> PROBLEM DESCRIPTION
Find the word "LIGHT" in the data, then copy each line where it is found.

(Records from a data source)
=== Begin Enclosure ===

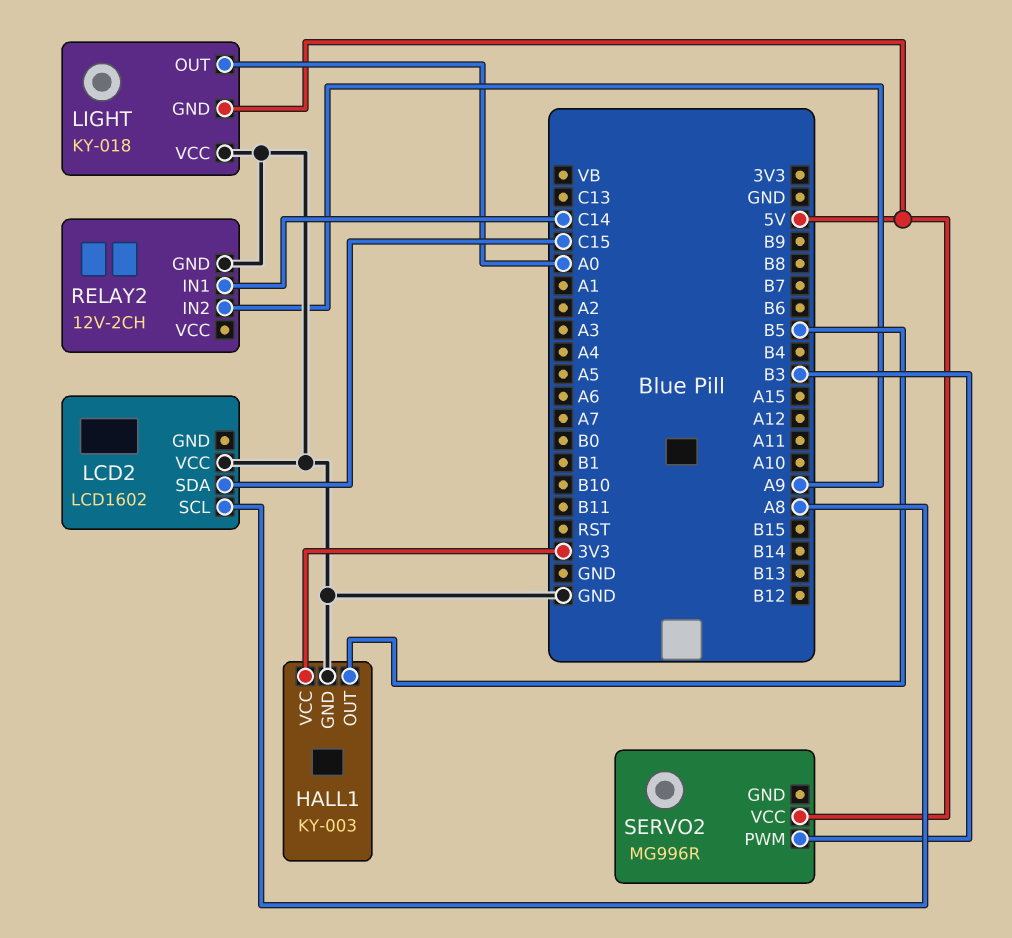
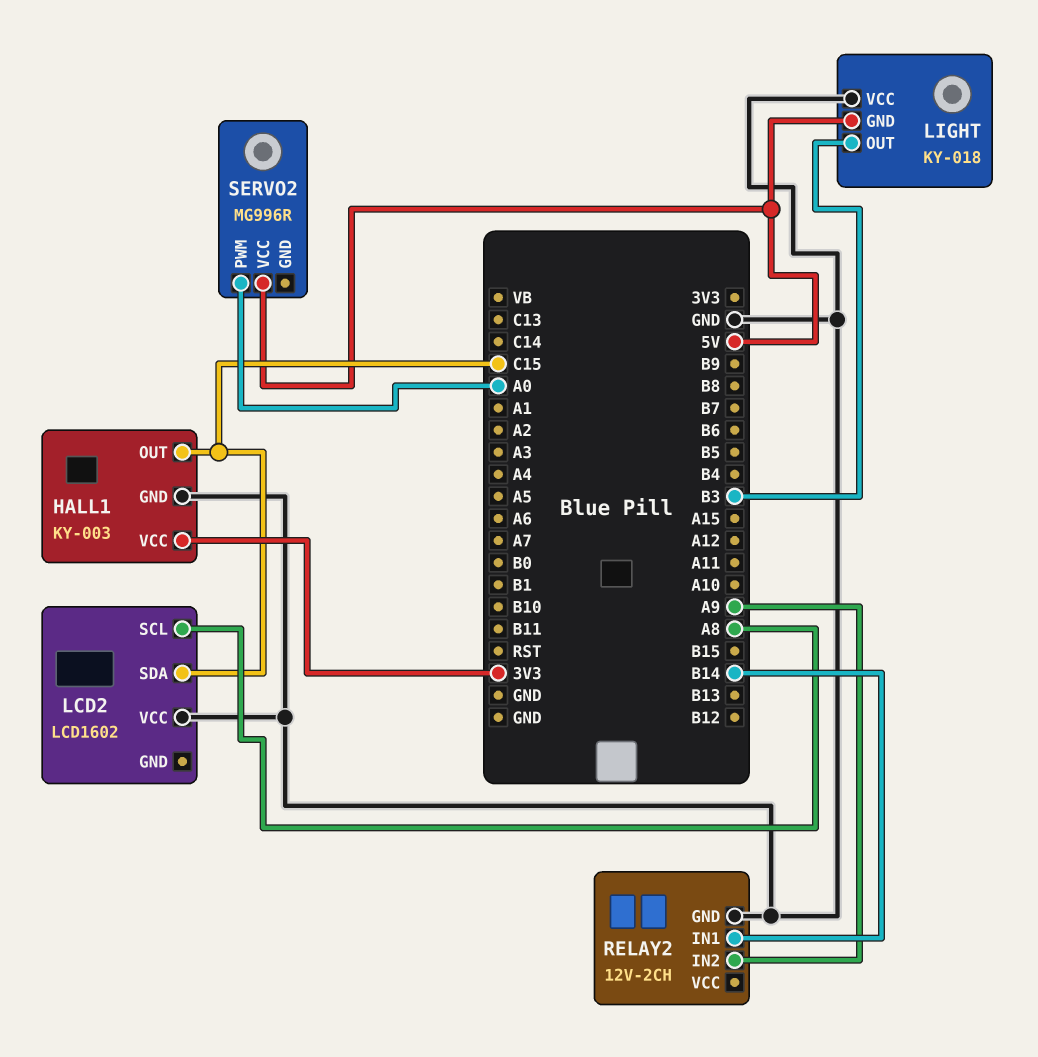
HALL1 pin OUT: B5 -> C15
LIGHT pin OUT: A0 -> B3
RELAY2 pin IN1: C14 -> B14
SERVO2 pin PWM: B3 -> A0

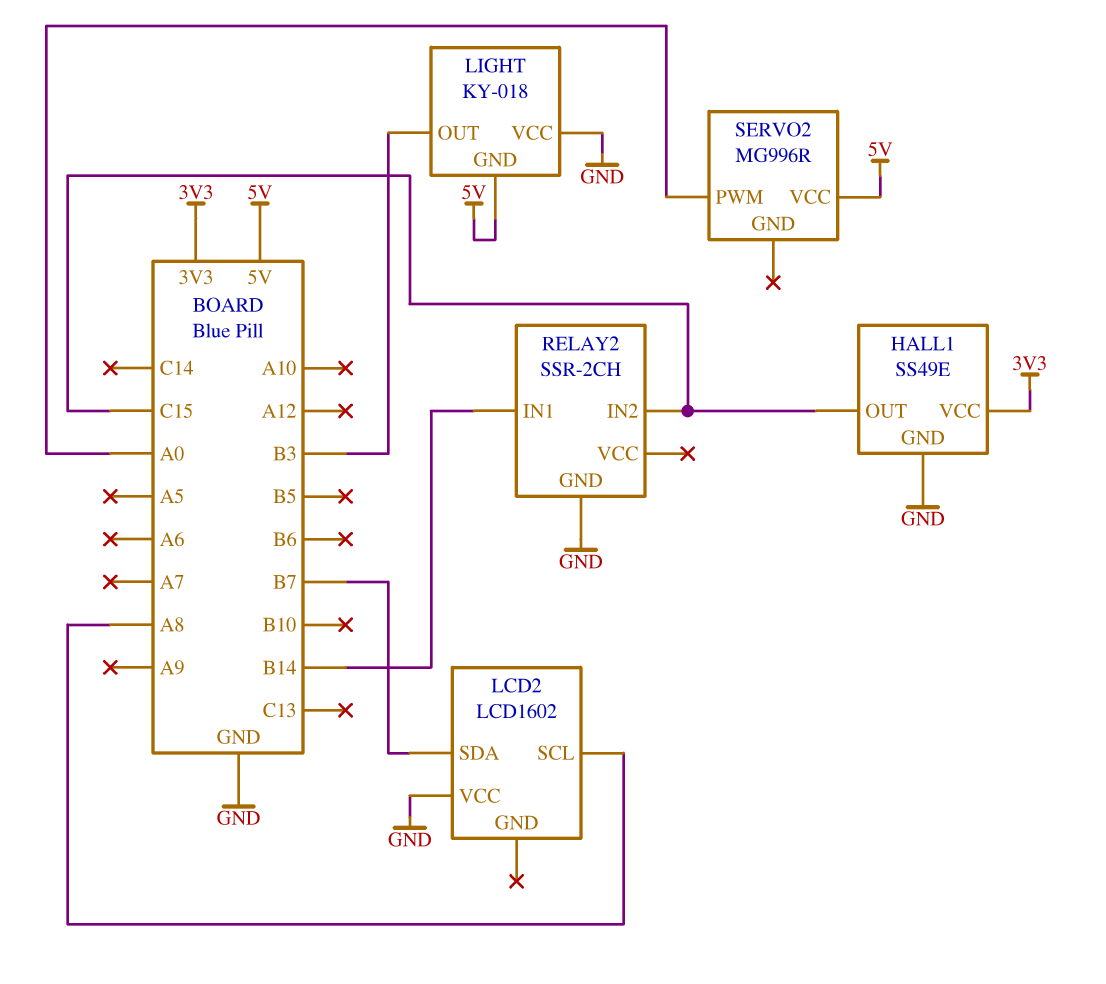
HALL1: KY-003 -> SS49E
LCD2 pin SDA: C15 -> B7
RELAY2: 12V-2CH -> SSR-2CH
RELAY2 pin IN2: A9 -> C15

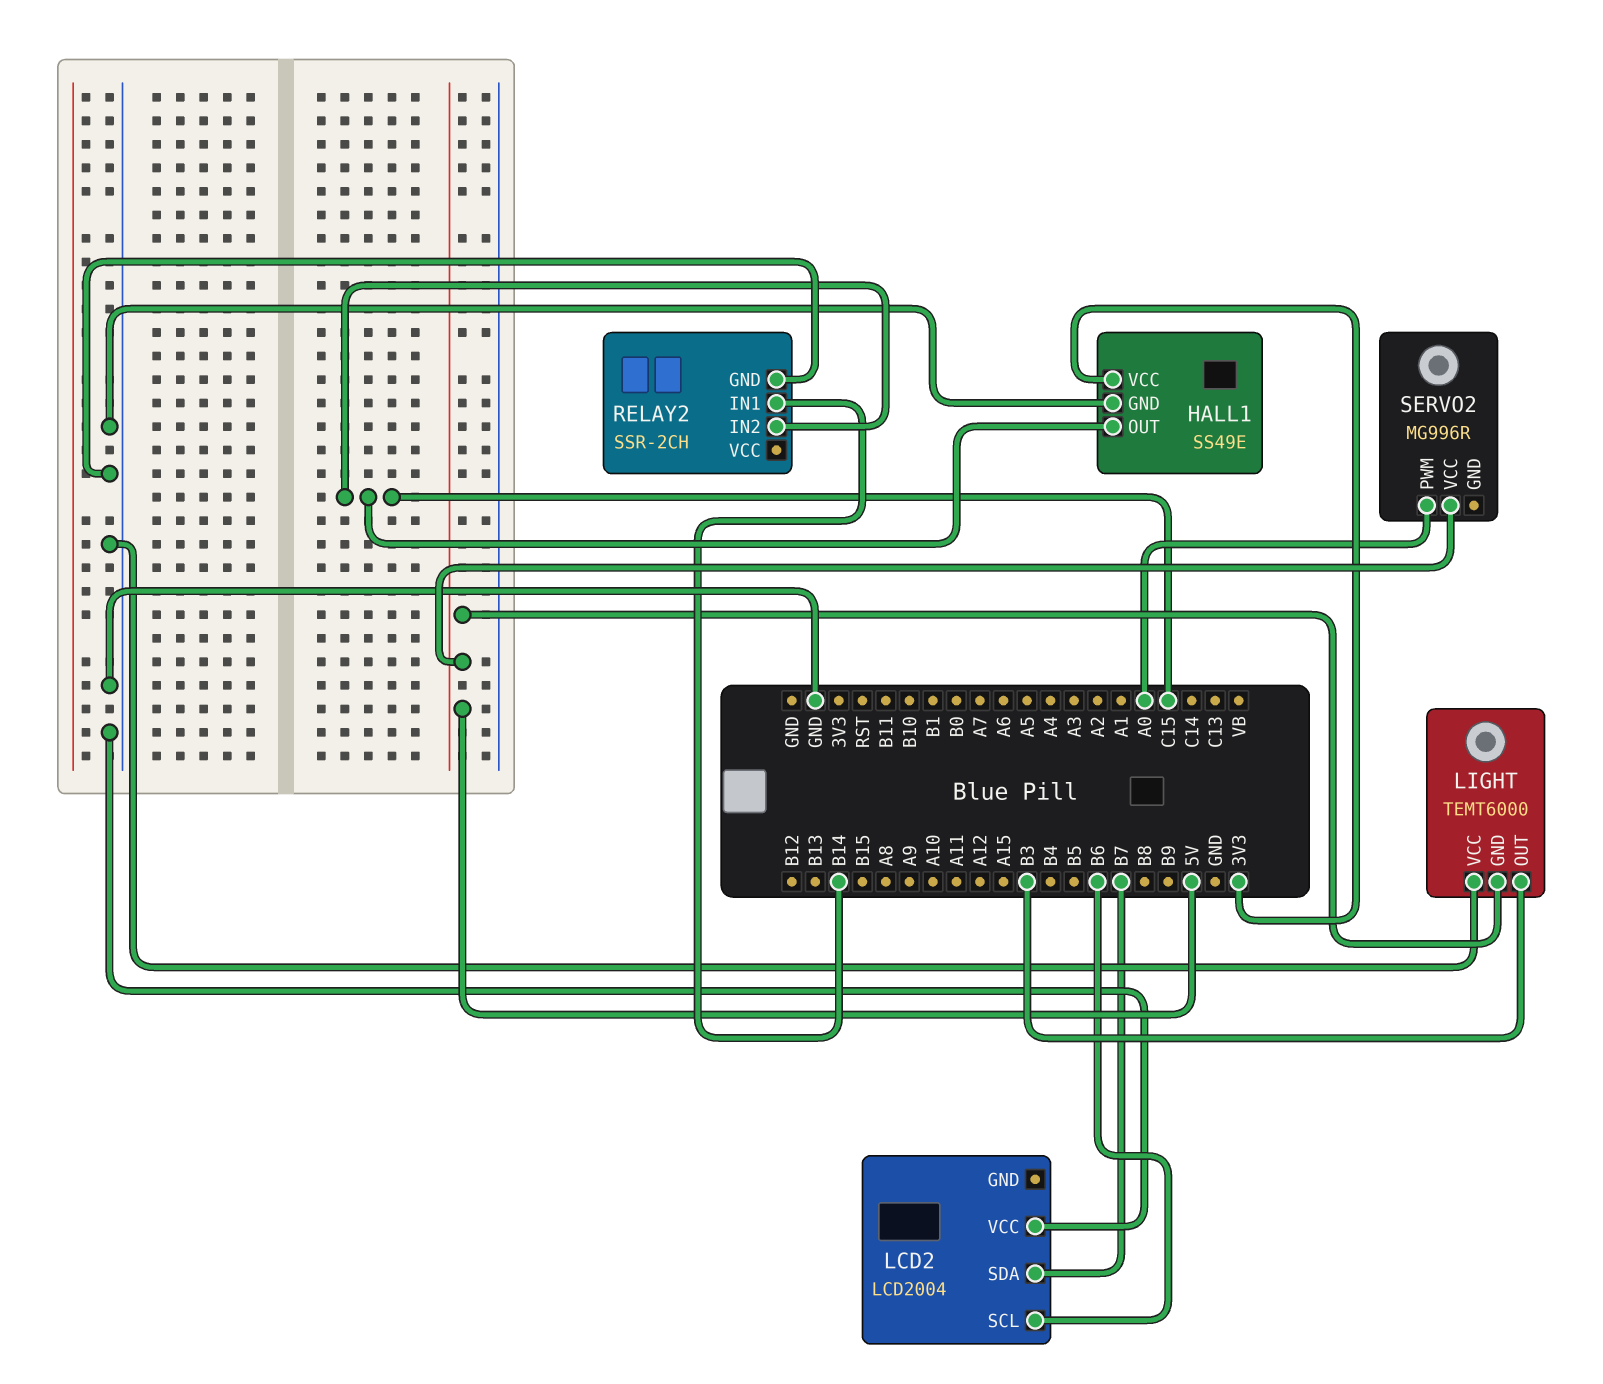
LCD2: LCD1602 -> LCD2004
LCD2 pin SCL: A8 -> B6
LIGHT: KY-018 -> TEMT6000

=== End Enclosure ===

> OUTPUT FOR THIS EXERCISE
LIGHT pin OUT: A0 -> B3
LIGHT: KY-018 -> TEMT6000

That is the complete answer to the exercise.